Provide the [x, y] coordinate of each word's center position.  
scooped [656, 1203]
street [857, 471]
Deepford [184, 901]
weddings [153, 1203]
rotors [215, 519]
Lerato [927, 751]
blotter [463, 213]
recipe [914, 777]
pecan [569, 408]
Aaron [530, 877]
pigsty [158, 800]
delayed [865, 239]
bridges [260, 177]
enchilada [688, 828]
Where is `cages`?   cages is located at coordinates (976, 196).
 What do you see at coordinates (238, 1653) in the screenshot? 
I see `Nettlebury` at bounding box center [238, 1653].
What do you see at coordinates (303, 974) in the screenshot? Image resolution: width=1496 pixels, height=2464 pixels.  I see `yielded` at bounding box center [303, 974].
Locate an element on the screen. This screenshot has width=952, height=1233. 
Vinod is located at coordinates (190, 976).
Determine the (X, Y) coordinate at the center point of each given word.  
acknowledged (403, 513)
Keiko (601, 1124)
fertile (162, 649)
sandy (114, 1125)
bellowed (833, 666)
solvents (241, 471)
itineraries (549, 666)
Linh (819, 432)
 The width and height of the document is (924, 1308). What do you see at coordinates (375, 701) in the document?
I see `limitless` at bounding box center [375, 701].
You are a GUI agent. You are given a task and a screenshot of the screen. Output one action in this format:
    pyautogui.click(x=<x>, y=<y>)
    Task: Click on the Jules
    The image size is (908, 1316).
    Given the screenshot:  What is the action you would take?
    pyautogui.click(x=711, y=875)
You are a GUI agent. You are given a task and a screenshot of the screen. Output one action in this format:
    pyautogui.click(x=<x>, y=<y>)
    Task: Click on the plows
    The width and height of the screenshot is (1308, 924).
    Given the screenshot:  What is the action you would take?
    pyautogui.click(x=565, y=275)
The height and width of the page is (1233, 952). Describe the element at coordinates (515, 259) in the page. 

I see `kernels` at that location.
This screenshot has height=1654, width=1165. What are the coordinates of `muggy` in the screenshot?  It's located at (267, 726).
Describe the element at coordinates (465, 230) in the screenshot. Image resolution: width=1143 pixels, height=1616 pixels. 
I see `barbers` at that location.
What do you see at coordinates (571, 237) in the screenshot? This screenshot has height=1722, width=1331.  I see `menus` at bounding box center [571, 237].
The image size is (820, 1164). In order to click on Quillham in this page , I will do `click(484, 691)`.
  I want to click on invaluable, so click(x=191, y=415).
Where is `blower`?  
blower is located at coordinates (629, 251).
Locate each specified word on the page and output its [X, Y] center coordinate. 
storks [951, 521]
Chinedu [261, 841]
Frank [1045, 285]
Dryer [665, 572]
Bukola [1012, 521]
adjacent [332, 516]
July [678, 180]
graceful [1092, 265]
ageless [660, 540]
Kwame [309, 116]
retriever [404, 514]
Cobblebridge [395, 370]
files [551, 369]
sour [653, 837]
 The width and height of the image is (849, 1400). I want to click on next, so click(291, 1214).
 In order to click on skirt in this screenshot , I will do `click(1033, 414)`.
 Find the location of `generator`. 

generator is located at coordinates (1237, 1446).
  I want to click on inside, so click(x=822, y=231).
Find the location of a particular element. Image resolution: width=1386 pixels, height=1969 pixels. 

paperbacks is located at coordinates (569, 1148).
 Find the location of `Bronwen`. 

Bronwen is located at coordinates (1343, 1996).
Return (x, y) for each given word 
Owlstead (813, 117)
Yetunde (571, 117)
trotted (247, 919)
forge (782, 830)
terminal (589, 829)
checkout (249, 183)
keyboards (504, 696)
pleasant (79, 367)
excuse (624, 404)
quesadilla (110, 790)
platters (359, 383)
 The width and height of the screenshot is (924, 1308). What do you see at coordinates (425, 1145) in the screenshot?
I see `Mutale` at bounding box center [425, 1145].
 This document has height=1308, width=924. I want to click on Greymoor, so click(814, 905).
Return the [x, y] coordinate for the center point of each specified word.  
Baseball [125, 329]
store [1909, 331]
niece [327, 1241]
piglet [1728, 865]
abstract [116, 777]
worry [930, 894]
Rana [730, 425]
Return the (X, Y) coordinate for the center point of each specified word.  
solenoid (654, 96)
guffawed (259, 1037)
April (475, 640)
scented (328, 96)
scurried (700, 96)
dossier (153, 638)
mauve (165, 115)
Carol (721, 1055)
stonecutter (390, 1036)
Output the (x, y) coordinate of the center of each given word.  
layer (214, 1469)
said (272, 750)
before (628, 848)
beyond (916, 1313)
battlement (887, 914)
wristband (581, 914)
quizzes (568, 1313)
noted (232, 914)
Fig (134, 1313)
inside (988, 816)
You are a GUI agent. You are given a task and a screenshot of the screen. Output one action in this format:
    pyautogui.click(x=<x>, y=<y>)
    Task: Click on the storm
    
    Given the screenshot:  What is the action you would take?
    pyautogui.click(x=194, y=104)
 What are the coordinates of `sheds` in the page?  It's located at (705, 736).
--
### Work to do
Print all of the data above again, line for line, without changing anything.

### Exercise output
Provide the [x, y] coordinate of each word's center position.  
scooped [656, 1203]
street [857, 471]
Deepford [184, 901]
weddings [153, 1203]
rotors [215, 519]
Lerato [927, 751]
blotter [463, 213]
recipe [914, 777]
pecan [569, 408]
Aaron [530, 877]
pigsty [158, 800]
delayed [865, 239]
bridges [260, 177]
enchilada [688, 828]
Where is `cages`?   cages is located at coordinates (976, 196).
 What do you see at coordinates (238, 1653) in the screenshot? 
I see `Nettlebury` at bounding box center [238, 1653].
What do you see at coordinates (303, 974) in the screenshot? Image resolution: width=1496 pixels, height=2464 pixels.  I see `yielded` at bounding box center [303, 974].
Locate an element on the screen. This screenshot has width=952, height=1233. 
Vinod is located at coordinates (190, 976).
Determine the (X, Y) coordinate at the center point of each given word.  
acknowledged (403, 513)
Keiko (601, 1124)
fertile (162, 649)
sandy (114, 1125)
bellowed (833, 666)
solvents (241, 471)
itineraries (549, 666)
Linh (819, 432)
 The width and height of the document is (924, 1308). What do you see at coordinates (375, 701) in the document?
I see `limitless` at bounding box center [375, 701].
You are a GUI agent. You are given a task and a screenshot of the screen. Output one action in this format:
    pyautogui.click(x=<x>, y=<y>)
    Task: Click on the Jules
    The image size is (908, 1316).
    Given the screenshot:  What is the action you would take?
    pyautogui.click(x=711, y=875)
You are a GUI agent. You are given a task and a screenshot of the screen. Output one action in this format:
    pyautogui.click(x=<x>, y=<y>)
    Task: Click on the plows
    The width and height of the screenshot is (1308, 924).
    Given the screenshot:  What is the action you would take?
    pyautogui.click(x=565, y=275)
The height and width of the page is (1233, 952). Describe the element at coordinates (515, 259) in the page. 

I see `kernels` at that location.
This screenshot has height=1654, width=1165. What are the coordinates of `muggy` in the screenshot?  It's located at (267, 726).
Describe the element at coordinates (465, 230) in the screenshot. Image resolution: width=1143 pixels, height=1616 pixels. 
I see `barbers` at that location.
What do you see at coordinates (571, 237) in the screenshot? This screenshot has height=1722, width=1331.  I see `menus` at bounding box center [571, 237].
The image size is (820, 1164). In order to click on Quillham in this page , I will do `click(484, 691)`.
  I want to click on invaluable, so click(x=191, y=415).
Where is `blower`?  
blower is located at coordinates (629, 251).
Locate each specified word on the page and output its [X, Y] center coordinate. 
storks [951, 521]
Chinedu [261, 841]
Frank [1045, 285]
Dryer [665, 572]
Bukola [1012, 521]
adjacent [332, 516]
July [678, 180]
graceful [1092, 265]
ageless [660, 540]
Kwame [309, 116]
retriever [404, 514]
Cobblebridge [395, 370]
files [551, 369]
sour [653, 837]
 The width and height of the image is (849, 1400). I want to click on next, so click(291, 1214).
 In order to click on skirt in this screenshot , I will do `click(1033, 414)`.
 Find the location of `generator`. 

generator is located at coordinates (1237, 1446).
  I want to click on inside, so click(x=822, y=231).
Find the location of a particular element. Image resolution: width=1386 pixels, height=1969 pixels. 

paperbacks is located at coordinates (569, 1148).
 Find the location of `Bronwen`. 

Bronwen is located at coordinates (1343, 1996).
Return (x, y) for each given word 
Owlstead (813, 117)
Yetunde (571, 117)
trotted (247, 919)
forge (782, 830)
terminal (589, 829)
checkout (249, 183)
keyboards (504, 696)
pleasant (79, 367)
excuse (624, 404)
quesadilla (110, 790)
platters (359, 383)
 The width and height of the screenshot is (924, 1308). What do you see at coordinates (425, 1145) in the screenshot?
I see `Mutale` at bounding box center [425, 1145].
 This document has height=1308, width=924. I want to click on Greymoor, so click(814, 905).
Return the [x, y] coordinate for the center point of each specified word.  
Baseball [125, 329]
store [1909, 331]
niece [327, 1241]
piglet [1728, 865]
abstract [116, 777]
worry [930, 894]
Rana [730, 425]
Return the (X, Y) coordinate for the center point of each specified word.  
solenoid (654, 96)
guffawed (259, 1037)
April (475, 640)
scented (328, 96)
scurried (700, 96)
dossier (153, 638)
mauve (165, 115)
Carol (721, 1055)
stonecutter (390, 1036)
Output the (x, y) coordinate of the center of each given word.  
layer (214, 1469)
said (272, 750)
before (628, 848)
beyond (916, 1313)
battlement (887, 914)
wristband (581, 914)
quizzes (568, 1313)
noted (232, 914)
Fig (134, 1313)
inside (988, 816)
You are a GUI agent. You are given a task and a screenshot of the screen. Output one action in this format:
    pyautogui.click(x=<x>, y=<y>)
    Task: Click on the storm
    
    Given the screenshot:  What is the action you would take?
    pyautogui.click(x=194, y=104)
 What are the coordinates of `sheds` in the page?  It's located at (705, 736).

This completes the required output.